# [GOAL]
Please rewrite the data below, switching every "white wood table at center" to "white wooden desk at center" and leaving everything else unchanged.

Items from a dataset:
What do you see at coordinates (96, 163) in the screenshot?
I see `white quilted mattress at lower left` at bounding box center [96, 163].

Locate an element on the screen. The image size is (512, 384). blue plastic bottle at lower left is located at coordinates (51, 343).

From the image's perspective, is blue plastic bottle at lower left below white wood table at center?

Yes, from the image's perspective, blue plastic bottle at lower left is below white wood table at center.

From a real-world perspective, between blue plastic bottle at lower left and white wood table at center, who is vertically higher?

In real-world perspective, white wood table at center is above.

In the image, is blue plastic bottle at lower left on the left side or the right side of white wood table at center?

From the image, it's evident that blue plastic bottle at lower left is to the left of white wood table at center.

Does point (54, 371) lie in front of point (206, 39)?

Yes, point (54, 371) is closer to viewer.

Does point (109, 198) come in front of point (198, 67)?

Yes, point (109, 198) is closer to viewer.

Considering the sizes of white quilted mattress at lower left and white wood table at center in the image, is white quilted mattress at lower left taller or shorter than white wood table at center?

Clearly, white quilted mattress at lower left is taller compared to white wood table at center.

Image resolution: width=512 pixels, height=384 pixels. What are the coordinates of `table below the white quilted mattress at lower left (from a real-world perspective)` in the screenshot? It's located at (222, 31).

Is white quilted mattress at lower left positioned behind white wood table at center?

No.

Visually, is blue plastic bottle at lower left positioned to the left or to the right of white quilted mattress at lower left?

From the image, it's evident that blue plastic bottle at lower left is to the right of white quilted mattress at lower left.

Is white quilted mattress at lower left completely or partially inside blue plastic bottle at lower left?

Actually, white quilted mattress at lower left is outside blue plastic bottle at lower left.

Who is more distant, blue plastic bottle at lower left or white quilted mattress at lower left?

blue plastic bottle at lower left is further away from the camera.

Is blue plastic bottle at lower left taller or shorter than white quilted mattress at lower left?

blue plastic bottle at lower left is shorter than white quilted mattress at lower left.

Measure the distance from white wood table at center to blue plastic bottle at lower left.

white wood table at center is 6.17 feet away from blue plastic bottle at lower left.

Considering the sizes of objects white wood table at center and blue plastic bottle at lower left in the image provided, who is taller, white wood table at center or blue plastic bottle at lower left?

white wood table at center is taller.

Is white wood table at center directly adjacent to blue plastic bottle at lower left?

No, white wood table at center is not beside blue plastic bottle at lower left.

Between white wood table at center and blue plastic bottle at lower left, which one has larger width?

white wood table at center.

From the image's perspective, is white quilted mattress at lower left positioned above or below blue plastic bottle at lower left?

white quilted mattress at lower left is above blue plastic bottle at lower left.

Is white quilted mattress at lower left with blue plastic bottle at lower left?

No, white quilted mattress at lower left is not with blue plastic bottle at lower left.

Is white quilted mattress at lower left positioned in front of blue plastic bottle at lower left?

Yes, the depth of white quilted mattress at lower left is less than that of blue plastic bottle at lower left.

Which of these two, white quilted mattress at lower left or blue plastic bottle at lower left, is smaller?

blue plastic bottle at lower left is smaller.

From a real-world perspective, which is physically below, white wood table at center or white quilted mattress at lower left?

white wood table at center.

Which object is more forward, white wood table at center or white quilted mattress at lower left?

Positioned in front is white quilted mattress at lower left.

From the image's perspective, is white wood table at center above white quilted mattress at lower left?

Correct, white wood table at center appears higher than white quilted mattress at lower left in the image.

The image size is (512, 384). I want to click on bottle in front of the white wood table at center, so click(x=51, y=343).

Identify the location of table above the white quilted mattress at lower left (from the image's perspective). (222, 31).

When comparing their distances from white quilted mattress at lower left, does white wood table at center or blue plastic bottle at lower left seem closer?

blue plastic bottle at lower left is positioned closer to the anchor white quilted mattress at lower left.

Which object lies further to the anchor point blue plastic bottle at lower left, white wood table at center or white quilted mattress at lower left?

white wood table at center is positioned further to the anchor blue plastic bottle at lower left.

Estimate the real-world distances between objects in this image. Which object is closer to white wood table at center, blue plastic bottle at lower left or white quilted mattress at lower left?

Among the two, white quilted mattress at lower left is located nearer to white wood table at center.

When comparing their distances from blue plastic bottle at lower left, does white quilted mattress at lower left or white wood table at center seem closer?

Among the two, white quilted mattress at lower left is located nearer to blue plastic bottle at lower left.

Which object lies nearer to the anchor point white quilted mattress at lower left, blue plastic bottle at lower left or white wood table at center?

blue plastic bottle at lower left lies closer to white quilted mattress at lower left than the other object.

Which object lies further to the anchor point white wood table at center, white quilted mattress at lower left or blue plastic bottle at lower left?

# [RESPONSE]
What do you see at coordinates (96, 163) in the screenshot?
I see `white quilted mattress at lower left` at bounding box center [96, 163].

Locate an element on the screen. The image size is (512, 384). blue plastic bottle at lower left is located at coordinates (51, 343).

From the image's perspective, is blue plastic bottle at lower left below white wooden desk at center?

Yes, from the image's perspective, blue plastic bottle at lower left is below white wooden desk at center.

From a real-world perspective, between blue plastic bottle at lower left and white wooden desk at center, who is vertically higher?

In real-world perspective, white wooden desk at center is above.

In the image, is blue plastic bottle at lower left on the left side or the right side of white wooden desk at center?

From the image, it's evident that blue plastic bottle at lower left is to the left of white wooden desk at center.

Does point (54, 371) lie in front of point (206, 39)?

Yes, point (54, 371) is closer to viewer.

Does point (109, 198) come in front of point (198, 67)?

Yes, point (109, 198) is closer to viewer.

Considering the sizes of white quilted mattress at lower left and white wooden desk at center in the image, is white quilted mattress at lower left taller or shorter than white wooden desk at center?

Clearly, white quilted mattress at lower left is taller compared to white wooden desk at center.

Image resolution: width=512 pixels, height=384 pixels. What are the coordinates of `table below the white quilted mattress at lower left (from a real-world perspective)` in the screenshot? It's located at (222, 31).

Is white quilted mattress at lower left positioned behind white wooden desk at center?

No.

Visually, is blue plastic bottle at lower left positioned to the left or to the right of white quilted mattress at lower left?

From the image, it's evident that blue plastic bottle at lower left is to the right of white quilted mattress at lower left.

Is white quilted mattress at lower left completely or partially inside blue plastic bottle at lower left?

Actually, white quilted mattress at lower left is outside blue plastic bottle at lower left.

Who is more distant, blue plastic bottle at lower left or white quilted mattress at lower left?

blue plastic bottle at lower left is further away from the camera.

Is blue plastic bottle at lower left taller or shorter than white quilted mattress at lower left?

blue plastic bottle at lower left is shorter than white quilted mattress at lower left.

Measure the distance from white wooden desk at center to blue plastic bottle at lower left.

white wooden desk at center is 6.17 feet away from blue plastic bottle at lower left.

Considering the sizes of objects white wooden desk at center and blue plastic bottle at lower left in the image provided, who is taller, white wooden desk at center or blue plastic bottle at lower left?

white wooden desk at center is taller.

Is white wooden desk at center directly adjacent to blue plastic bottle at lower left?

No, white wooden desk at center is not beside blue plastic bottle at lower left.

Between white wooden desk at center and blue plastic bottle at lower left, which one has larger width?

white wooden desk at center.

From the image's perspective, is white quilted mattress at lower left positioned above or below blue plastic bottle at lower left?

white quilted mattress at lower left is above blue plastic bottle at lower left.

Is white quilted mattress at lower left with blue plastic bottle at lower left?

No, white quilted mattress at lower left is not with blue plastic bottle at lower left.

Is white quilted mattress at lower left positioned in front of blue plastic bottle at lower left?

Yes, the depth of white quilted mattress at lower left is less than that of blue plastic bottle at lower left.

Which of these two, white quilted mattress at lower left or blue plastic bottle at lower left, is smaller?

blue plastic bottle at lower left is smaller.

From a real-world perspective, which is physically below, white wooden desk at center or white quilted mattress at lower left?

white wooden desk at center.

Which object is more forward, white wooden desk at center or white quilted mattress at lower left?

Positioned in front is white quilted mattress at lower left.

From the image's perspective, is white wooden desk at center above white quilted mattress at lower left?

Correct, white wooden desk at center appears higher than white quilted mattress at lower left in the image.

The image size is (512, 384). I want to click on bottle in front of the white wooden desk at center, so click(x=51, y=343).

Identify the location of table above the white quilted mattress at lower left (from the image's perspective). (222, 31).

When comparing their distances from white quilted mattress at lower left, does white wooden desk at center or blue plastic bottle at lower left seem closer?

blue plastic bottle at lower left is positioned closer to the anchor white quilted mattress at lower left.

Which object lies further to the anchor point blue plastic bottle at lower left, white wooden desk at center or white quilted mattress at lower left?

white wooden desk at center is positioned further to the anchor blue plastic bottle at lower left.

Estimate the real-world distances between objects in this image. Which object is closer to white wooden desk at center, blue plastic bottle at lower left or white quilted mattress at lower left?

Among the two, white quilted mattress at lower left is located nearer to white wooden desk at center.

When comparing their distances from blue plastic bottle at lower left, does white quilted mattress at lower left or white wooden desk at center seem closer?

Among the two, white quilted mattress at lower left is located nearer to blue plastic bottle at lower left.

Which object lies nearer to the anchor point white quilted mattress at lower left, blue plastic bottle at lower left or white wooden desk at center?

blue plastic bottle at lower left lies closer to white quilted mattress at lower left than the other object.

Which object lies further to the anchor point white wooden desk at center, white quilted mattress at lower left or blue plastic bottle at lower left?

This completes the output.